Exercise description:
Retype the data below exactly; skip every image.

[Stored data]
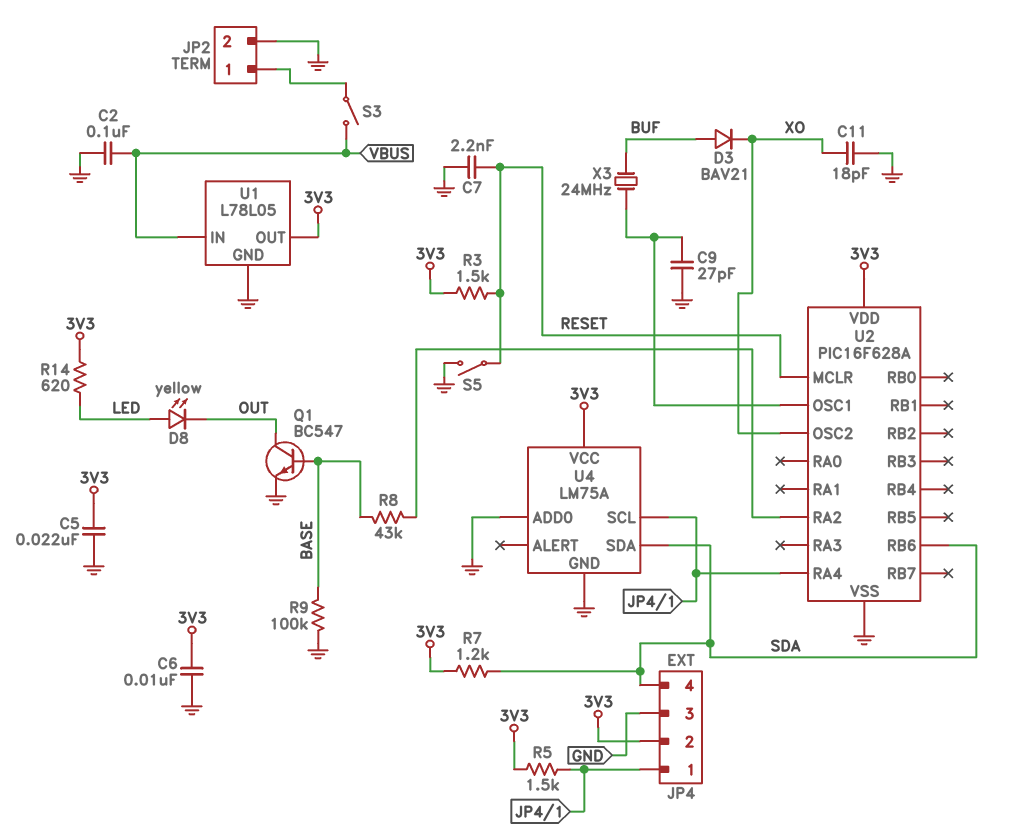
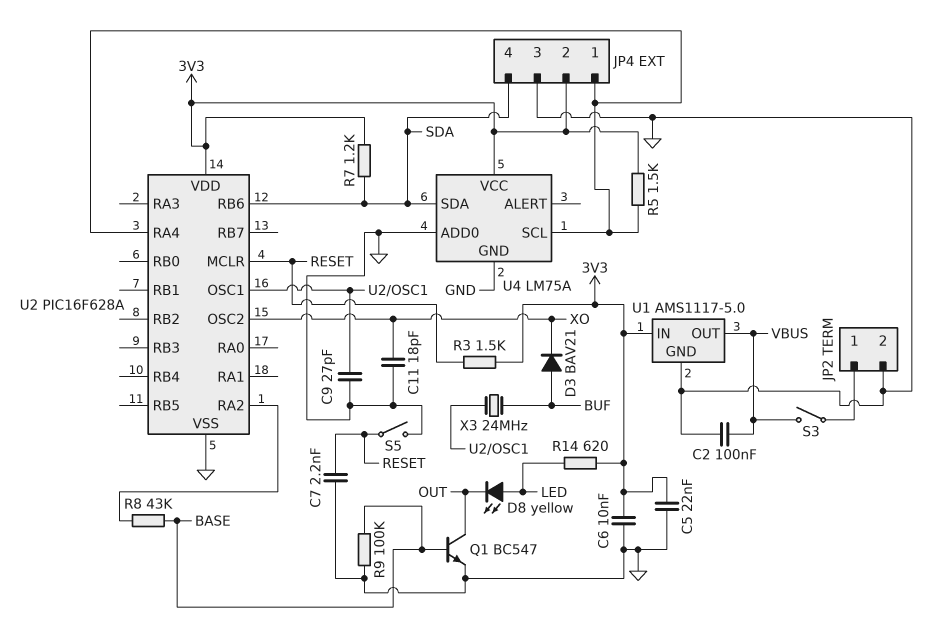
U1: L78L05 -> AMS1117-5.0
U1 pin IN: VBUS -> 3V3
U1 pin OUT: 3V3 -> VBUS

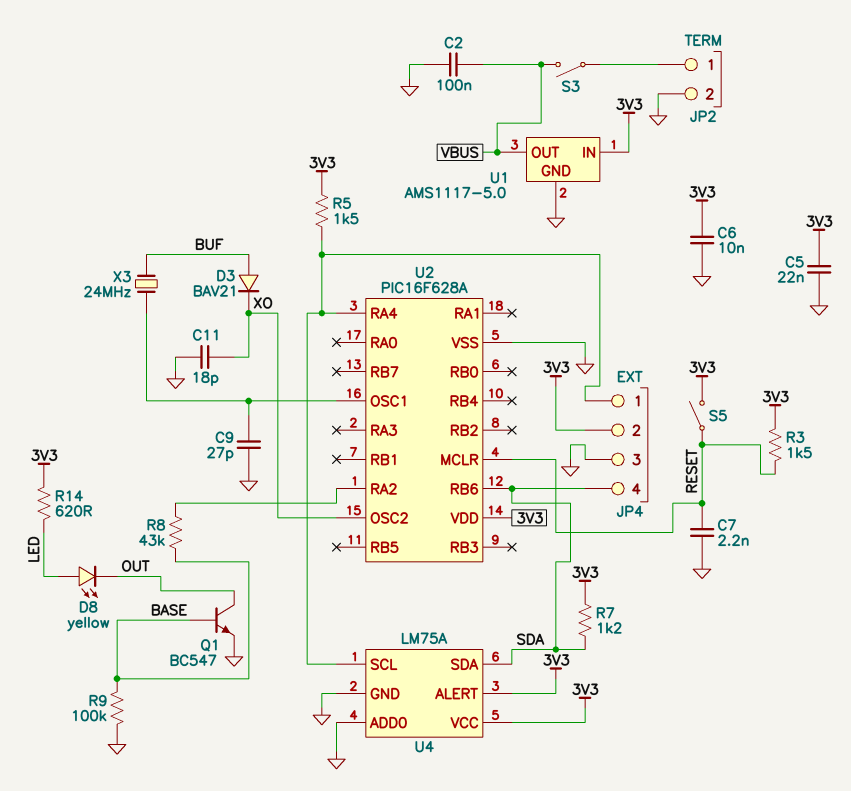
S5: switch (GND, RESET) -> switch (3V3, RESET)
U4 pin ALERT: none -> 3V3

Task solution:
U1: L78L05 -> AMS1117-5.0
U1 pin IN: VBUS -> 3V3
U1 pin OUT: 3V3 -> VBUS

S5: switch (GND, RESET) -> switch (3V3, RESET)
U4 pin ALERT: none -> 3V3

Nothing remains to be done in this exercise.